| Your instructions |
Repeat all entries word for word; skip images.

| Supplied data |
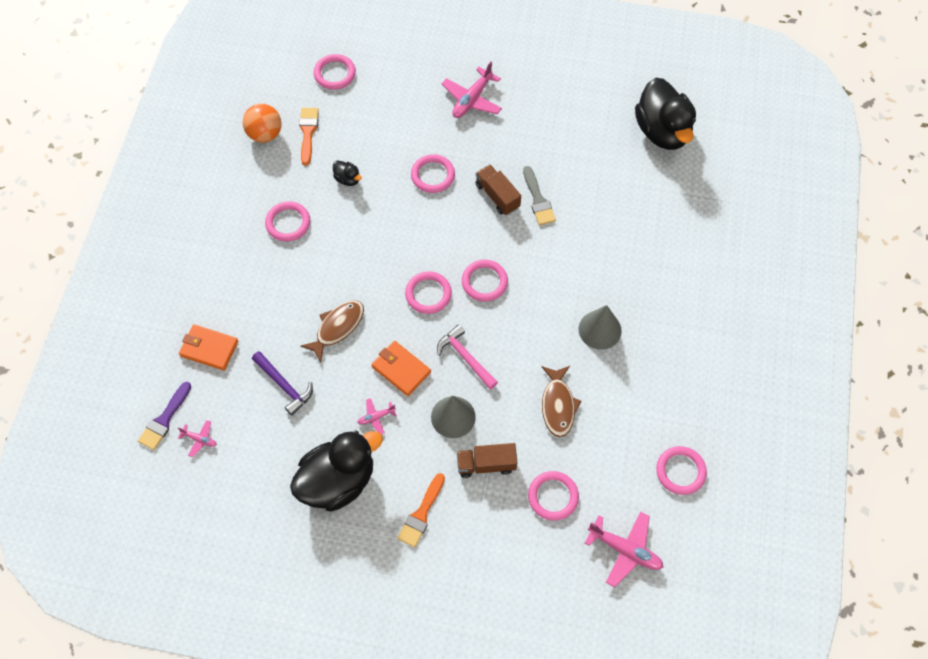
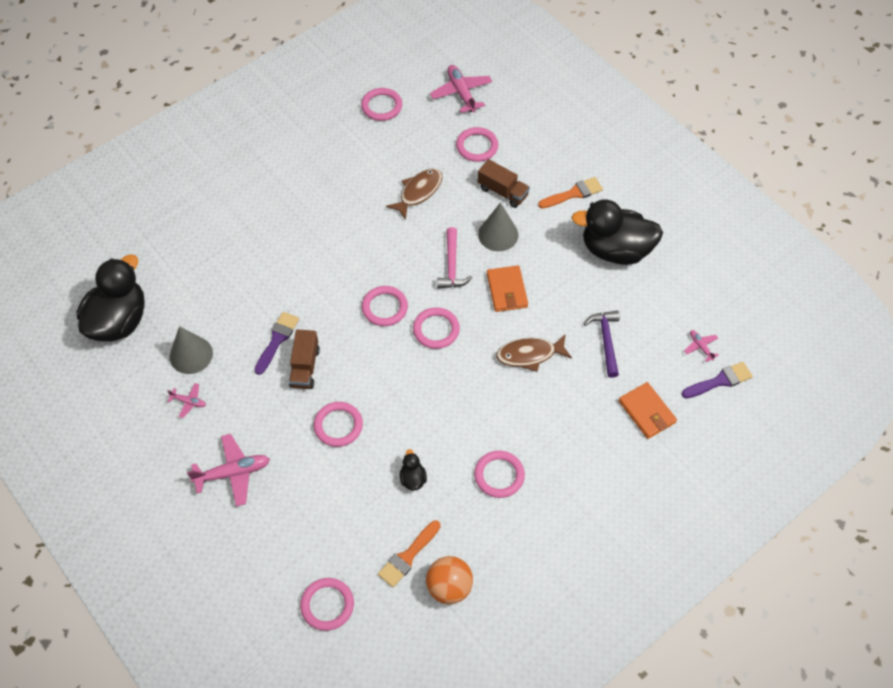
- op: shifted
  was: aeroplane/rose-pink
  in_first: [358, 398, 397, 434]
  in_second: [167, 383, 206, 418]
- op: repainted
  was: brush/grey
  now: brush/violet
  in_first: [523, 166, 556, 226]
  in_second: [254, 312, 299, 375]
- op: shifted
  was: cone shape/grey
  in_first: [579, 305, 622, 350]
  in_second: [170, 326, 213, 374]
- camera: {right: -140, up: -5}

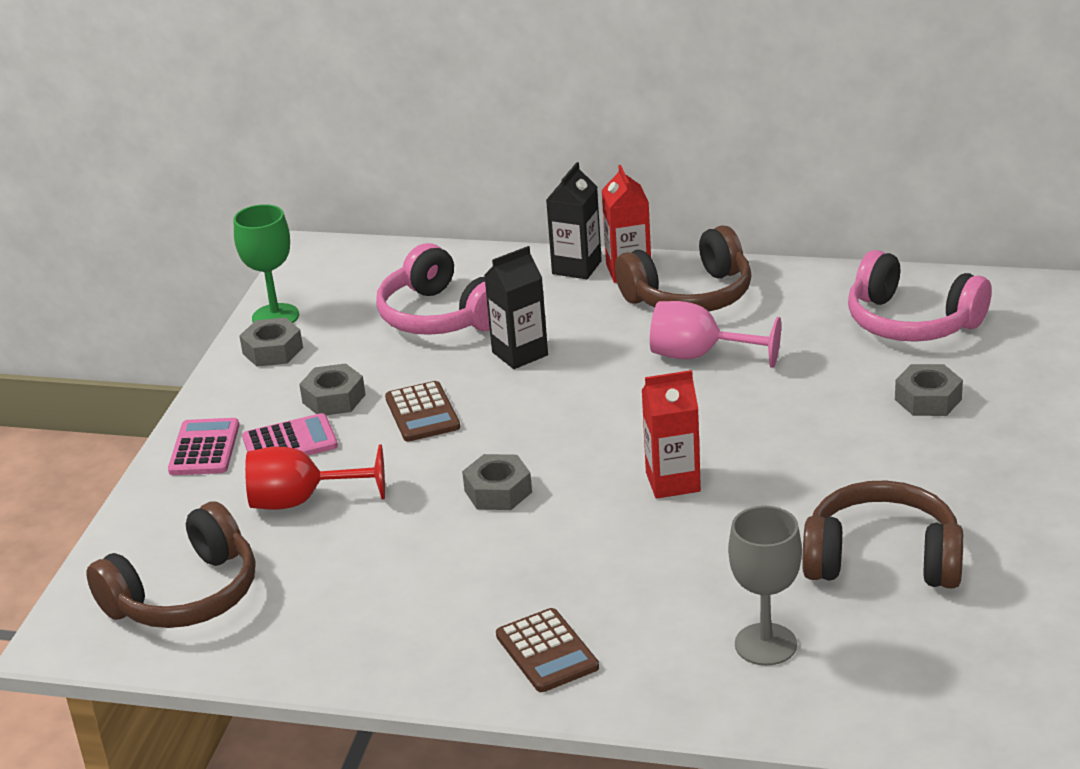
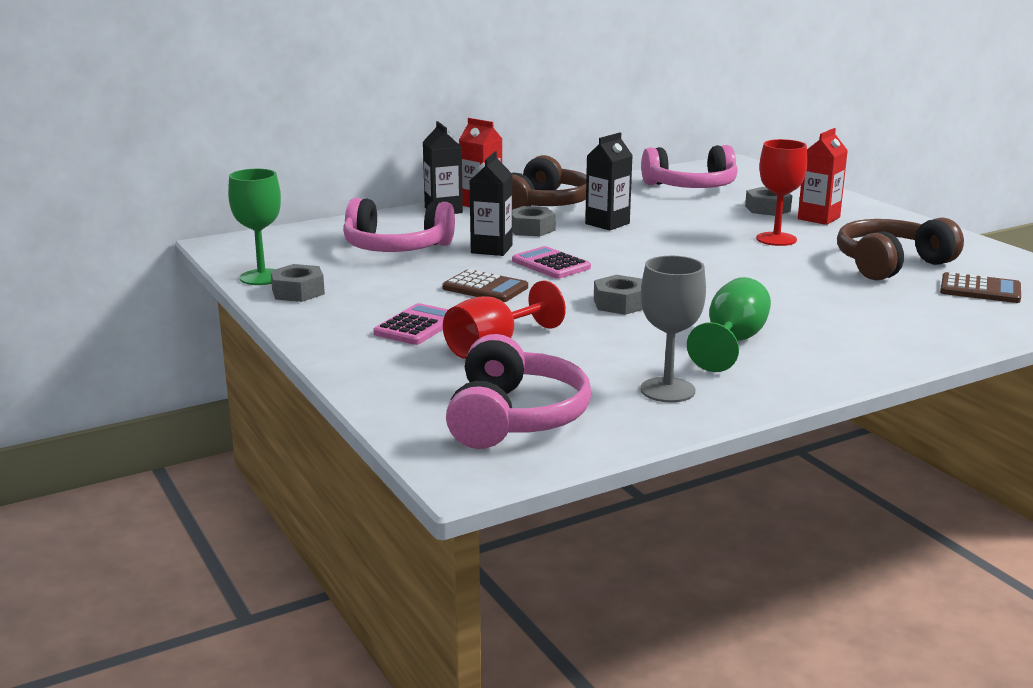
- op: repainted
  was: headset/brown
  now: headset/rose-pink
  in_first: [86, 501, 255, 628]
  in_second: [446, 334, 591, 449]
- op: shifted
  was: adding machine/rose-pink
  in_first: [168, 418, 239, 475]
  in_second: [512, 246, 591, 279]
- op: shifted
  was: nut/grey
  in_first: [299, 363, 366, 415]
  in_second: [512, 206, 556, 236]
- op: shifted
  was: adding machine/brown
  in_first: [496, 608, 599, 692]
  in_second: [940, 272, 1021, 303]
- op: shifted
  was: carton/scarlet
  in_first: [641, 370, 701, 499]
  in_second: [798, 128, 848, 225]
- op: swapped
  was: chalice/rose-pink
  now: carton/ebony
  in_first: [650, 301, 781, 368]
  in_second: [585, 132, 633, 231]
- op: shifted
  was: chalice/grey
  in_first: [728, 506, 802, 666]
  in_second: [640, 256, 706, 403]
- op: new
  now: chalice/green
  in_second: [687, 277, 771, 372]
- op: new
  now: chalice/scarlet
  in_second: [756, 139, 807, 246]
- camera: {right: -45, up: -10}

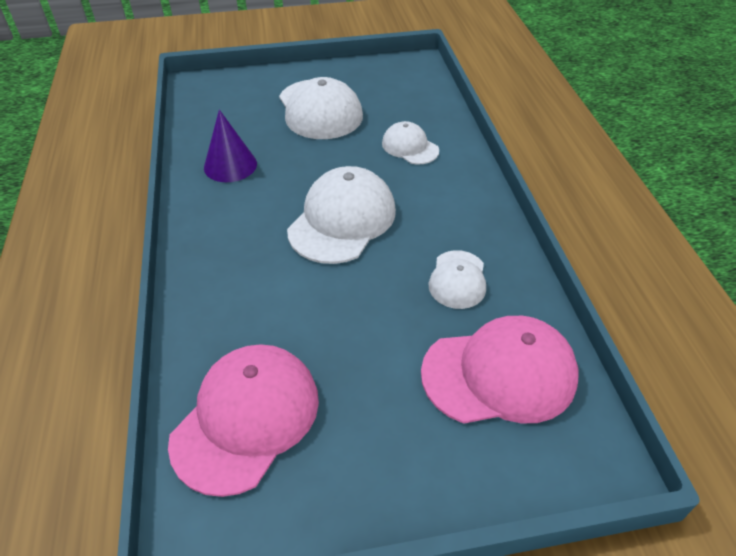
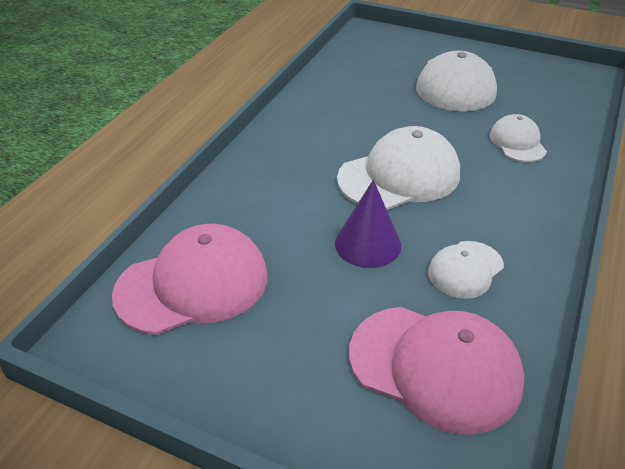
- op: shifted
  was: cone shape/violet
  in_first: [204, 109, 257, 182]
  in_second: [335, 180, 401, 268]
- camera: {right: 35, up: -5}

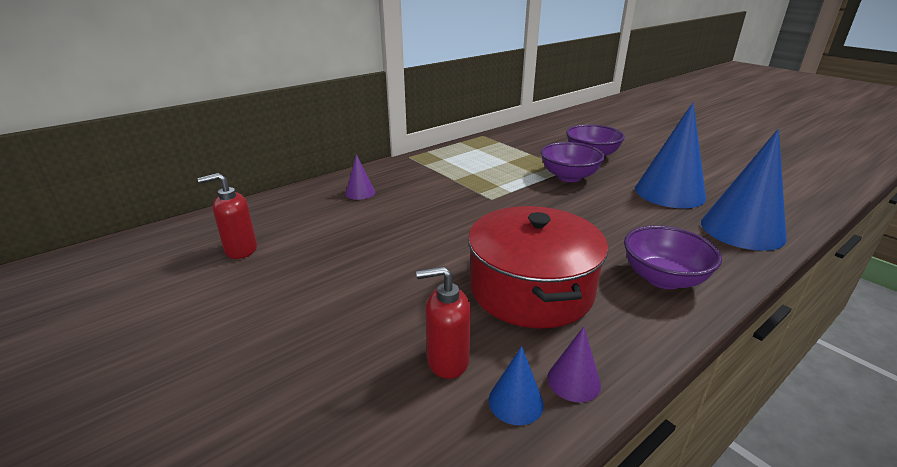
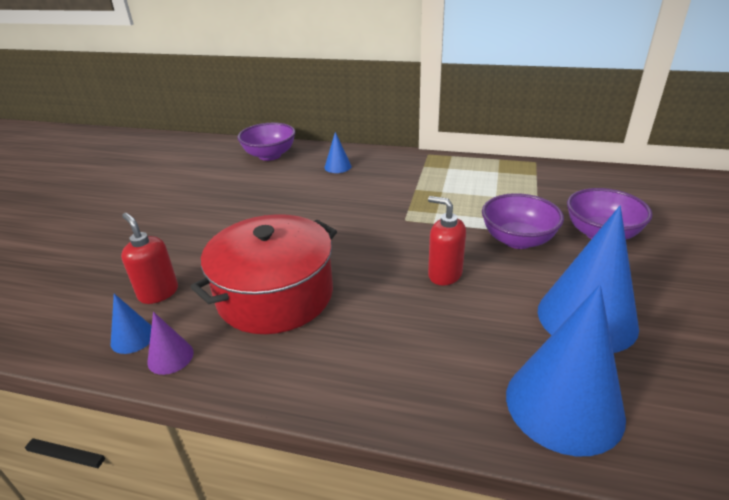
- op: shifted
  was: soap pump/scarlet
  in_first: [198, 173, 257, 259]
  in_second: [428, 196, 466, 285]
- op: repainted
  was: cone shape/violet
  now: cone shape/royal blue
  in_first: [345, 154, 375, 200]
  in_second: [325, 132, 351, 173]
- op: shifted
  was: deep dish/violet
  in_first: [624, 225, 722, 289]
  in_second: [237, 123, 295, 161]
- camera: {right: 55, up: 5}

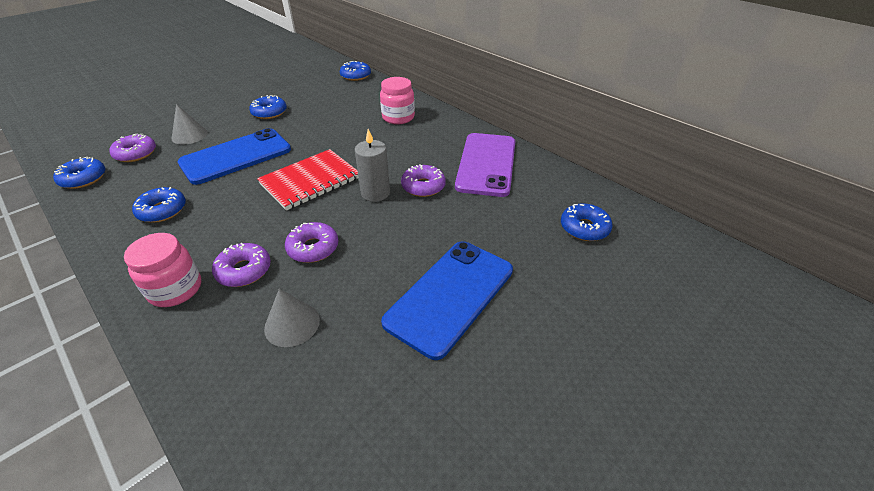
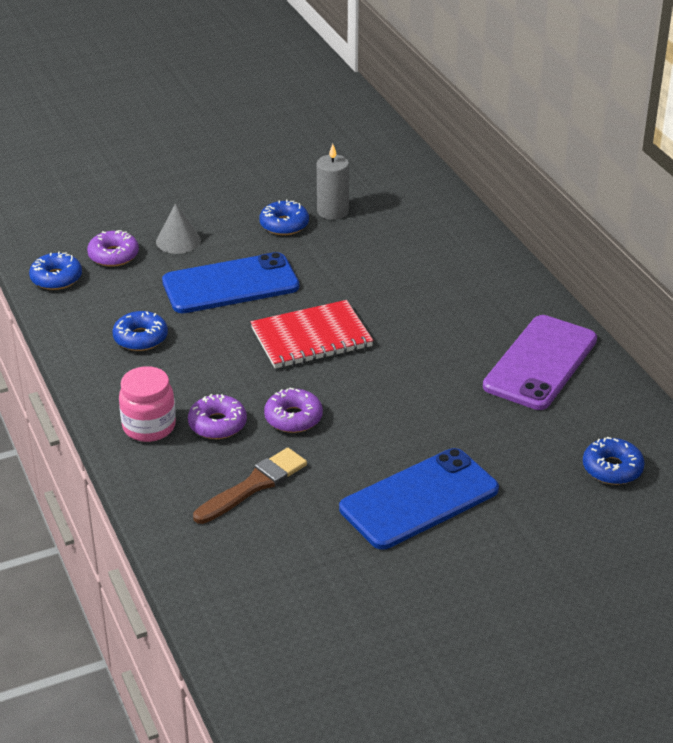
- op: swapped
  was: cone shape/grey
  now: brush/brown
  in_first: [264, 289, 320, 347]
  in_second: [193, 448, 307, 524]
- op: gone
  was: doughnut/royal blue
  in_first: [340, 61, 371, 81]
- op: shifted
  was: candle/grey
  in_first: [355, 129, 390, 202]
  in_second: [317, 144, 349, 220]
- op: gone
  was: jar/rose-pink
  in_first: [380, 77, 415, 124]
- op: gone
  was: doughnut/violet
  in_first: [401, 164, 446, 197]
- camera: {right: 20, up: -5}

| Response |
- op: shifted
  was: aeroplane/rose-pink
  in_first: [358, 398, 397, 434]
  in_second: [167, 383, 206, 418]
- op: repainted
  was: brush/grey
  now: brush/violet
  in_first: [523, 166, 556, 226]
  in_second: [254, 312, 299, 375]
- op: shifted
  was: cone shape/grey
  in_first: [579, 305, 622, 350]
  in_second: [170, 326, 213, 374]
- camera: {right: -140, up: -5}

- op: repainted
  was: headset/brown
  now: headset/rose-pink
  in_first: [86, 501, 255, 628]
  in_second: [446, 334, 591, 449]
- op: shifted
  was: adding machine/rose-pink
  in_first: [168, 418, 239, 475]
  in_second: [512, 246, 591, 279]
- op: shifted
  was: nut/grey
  in_first: [299, 363, 366, 415]
  in_second: [512, 206, 556, 236]
- op: shifted
  was: adding machine/brown
  in_first: [496, 608, 599, 692]
  in_second: [940, 272, 1021, 303]
- op: shifted
  was: carton/scarlet
  in_first: [641, 370, 701, 499]
  in_second: [798, 128, 848, 225]
- op: swapped
  was: chalice/rose-pink
  now: carton/ebony
  in_first: [650, 301, 781, 368]
  in_second: [585, 132, 633, 231]
- op: shifted
  was: chalice/grey
  in_first: [728, 506, 802, 666]
  in_second: [640, 256, 706, 403]
- op: new
  now: chalice/green
  in_second: [687, 277, 771, 372]
- op: new
  now: chalice/scarlet
  in_second: [756, 139, 807, 246]
- camera: {right: -45, up: -10}

- op: shifted
  was: cone shape/violet
  in_first: [204, 109, 257, 182]
  in_second: [335, 180, 401, 268]
- camera: {right: 35, up: -5}

- op: shifted
  was: soap pump/scarlet
  in_first: [198, 173, 257, 259]
  in_second: [428, 196, 466, 285]
- op: repainted
  was: cone shape/violet
  now: cone shape/royal blue
  in_first: [345, 154, 375, 200]
  in_second: [325, 132, 351, 173]
- op: shifted
  was: deep dish/violet
  in_first: [624, 225, 722, 289]
  in_second: [237, 123, 295, 161]
- camera: {right: 55, up: 5}

- op: swapped
  was: cone shape/grey
  now: brush/brown
  in_first: [264, 289, 320, 347]
  in_second: [193, 448, 307, 524]
- op: gone
  was: doughnut/royal blue
  in_first: [340, 61, 371, 81]
- op: shifted
  was: candle/grey
  in_first: [355, 129, 390, 202]
  in_second: [317, 144, 349, 220]
- op: gone
  was: jar/rose-pink
  in_first: [380, 77, 415, 124]
- op: gone
  was: doughnut/violet
  in_first: [401, 164, 446, 197]
- camera: {right: 20, up: -5}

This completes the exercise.